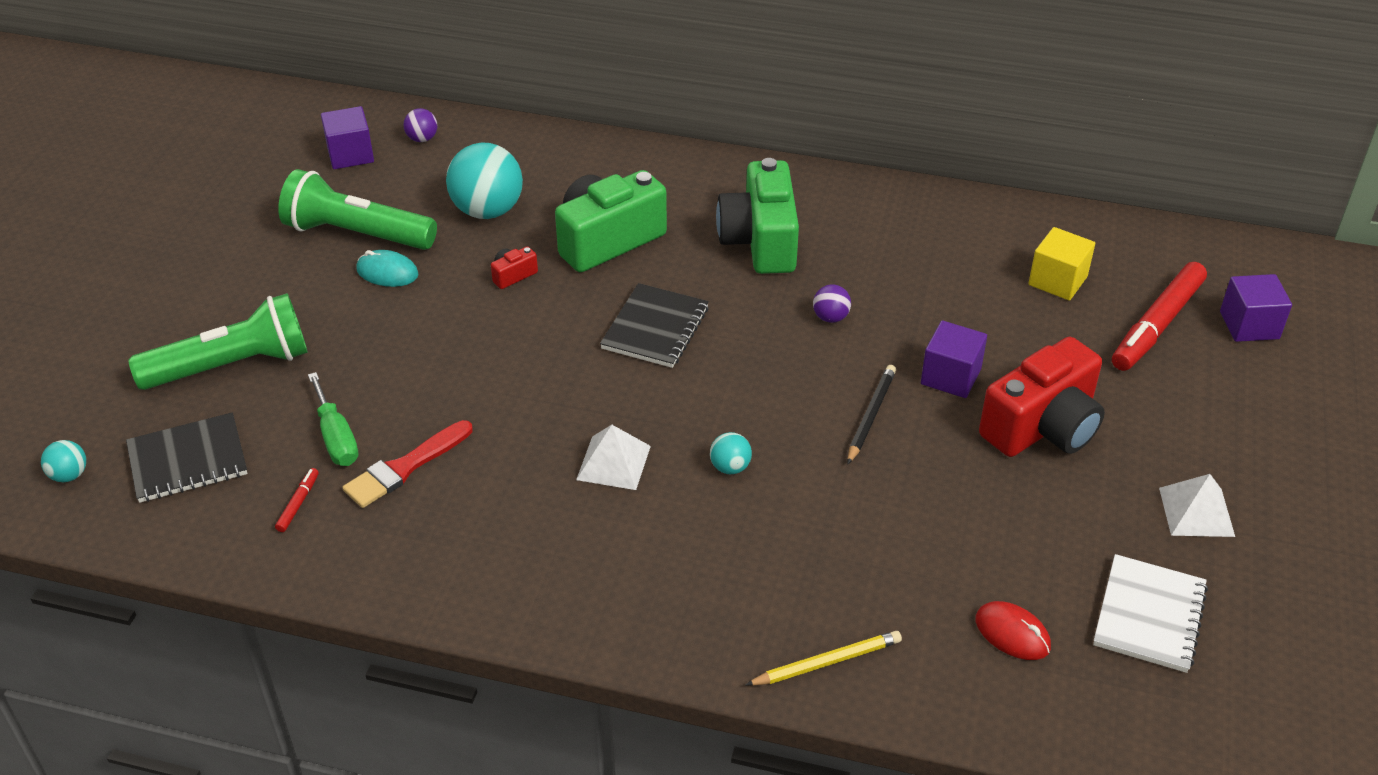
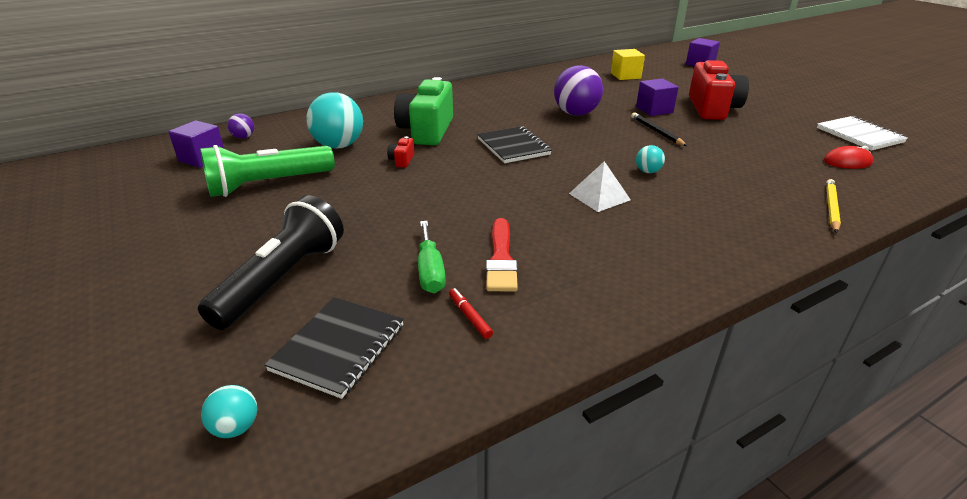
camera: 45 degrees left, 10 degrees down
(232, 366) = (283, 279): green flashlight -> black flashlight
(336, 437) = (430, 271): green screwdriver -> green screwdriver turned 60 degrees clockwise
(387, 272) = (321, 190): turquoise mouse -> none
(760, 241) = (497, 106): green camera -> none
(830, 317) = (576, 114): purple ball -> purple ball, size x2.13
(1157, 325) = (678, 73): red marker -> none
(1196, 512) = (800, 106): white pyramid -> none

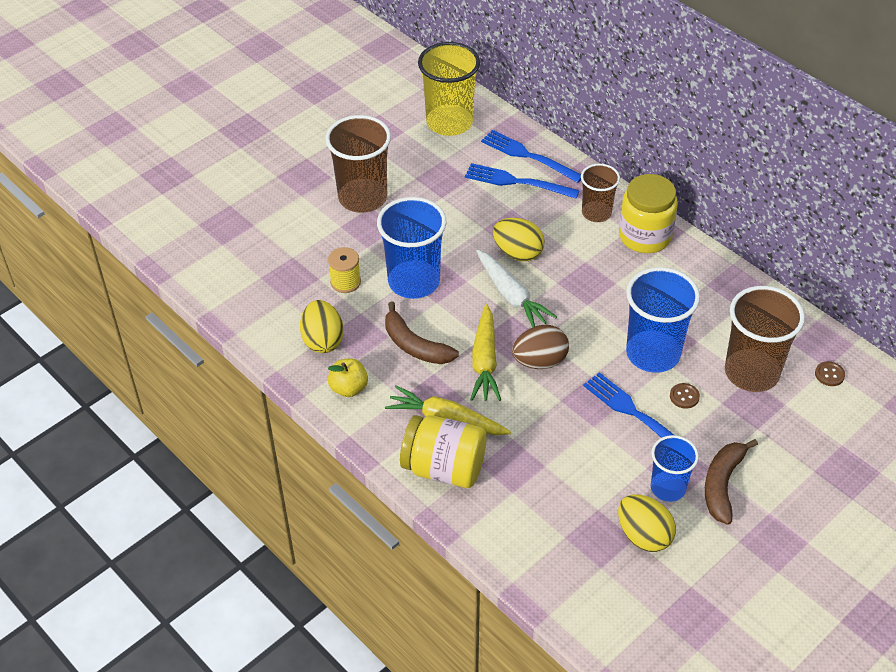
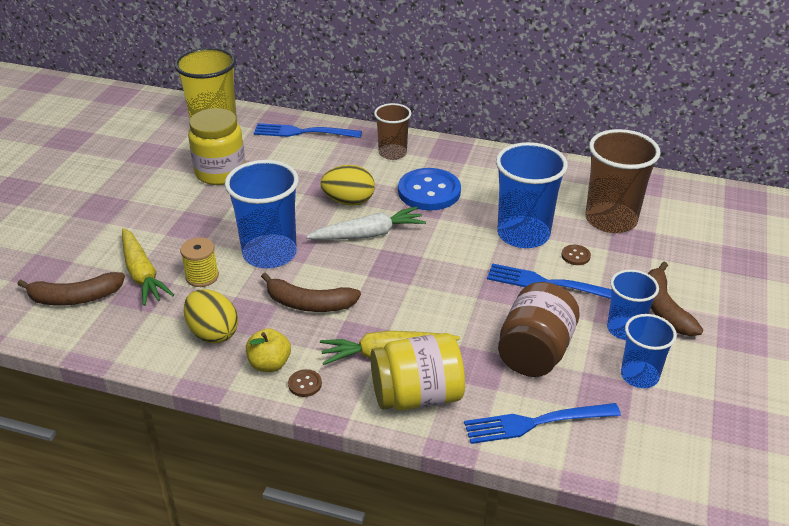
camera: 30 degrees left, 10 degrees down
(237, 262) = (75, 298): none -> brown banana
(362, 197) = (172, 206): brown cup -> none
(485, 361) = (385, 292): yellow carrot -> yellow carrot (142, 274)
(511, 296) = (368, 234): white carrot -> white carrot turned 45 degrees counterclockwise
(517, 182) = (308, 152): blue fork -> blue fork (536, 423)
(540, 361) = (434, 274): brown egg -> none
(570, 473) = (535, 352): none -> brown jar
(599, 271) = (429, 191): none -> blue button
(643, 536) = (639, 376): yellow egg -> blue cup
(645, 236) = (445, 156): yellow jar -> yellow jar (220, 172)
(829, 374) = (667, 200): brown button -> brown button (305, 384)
---
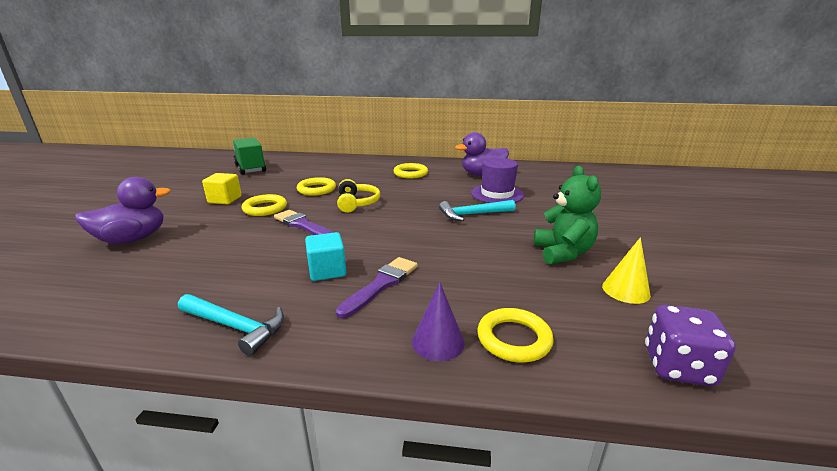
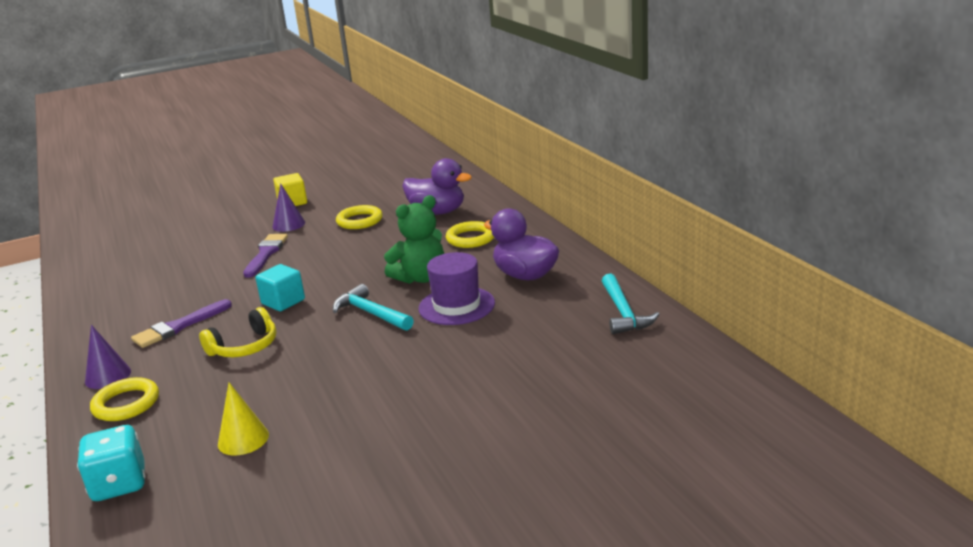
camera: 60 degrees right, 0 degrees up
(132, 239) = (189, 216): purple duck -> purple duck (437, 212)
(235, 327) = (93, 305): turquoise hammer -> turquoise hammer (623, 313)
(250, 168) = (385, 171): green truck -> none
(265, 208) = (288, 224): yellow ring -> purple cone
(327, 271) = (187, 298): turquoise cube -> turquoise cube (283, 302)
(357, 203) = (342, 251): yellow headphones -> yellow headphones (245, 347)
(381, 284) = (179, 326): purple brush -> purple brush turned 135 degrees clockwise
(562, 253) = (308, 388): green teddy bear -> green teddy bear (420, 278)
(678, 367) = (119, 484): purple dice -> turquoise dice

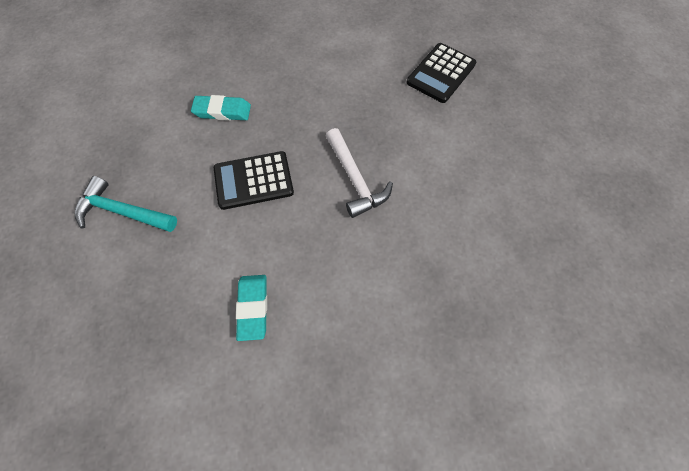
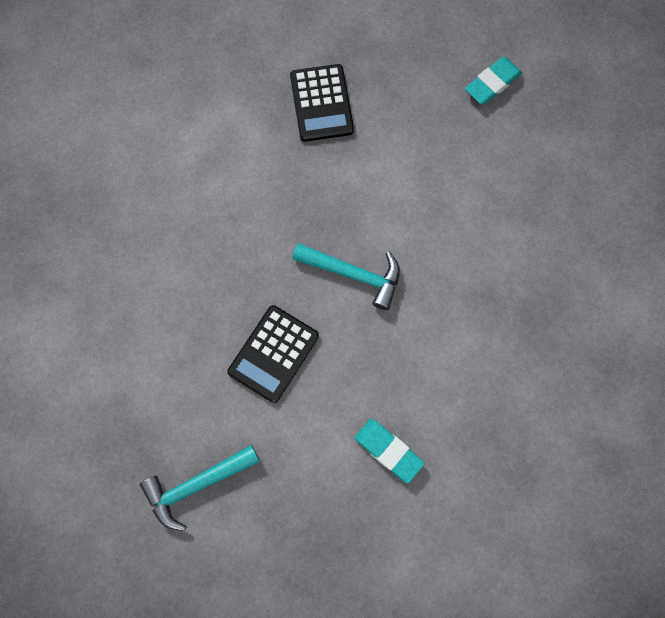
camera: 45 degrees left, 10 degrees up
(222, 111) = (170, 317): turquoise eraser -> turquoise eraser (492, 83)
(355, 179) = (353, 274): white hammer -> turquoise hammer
* * *
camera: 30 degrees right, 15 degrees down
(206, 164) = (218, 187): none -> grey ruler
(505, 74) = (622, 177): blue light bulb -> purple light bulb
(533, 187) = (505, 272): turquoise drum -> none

• _Activity_
Reproduce each line in the listing above that mentions the string "carrot".

• _Your response_
(485, 361) = (385, 292): yellow carrot -> yellow carrot (142, 274)
(511, 296) = (368, 234): white carrot -> white carrot turned 45 degrees counterclockwise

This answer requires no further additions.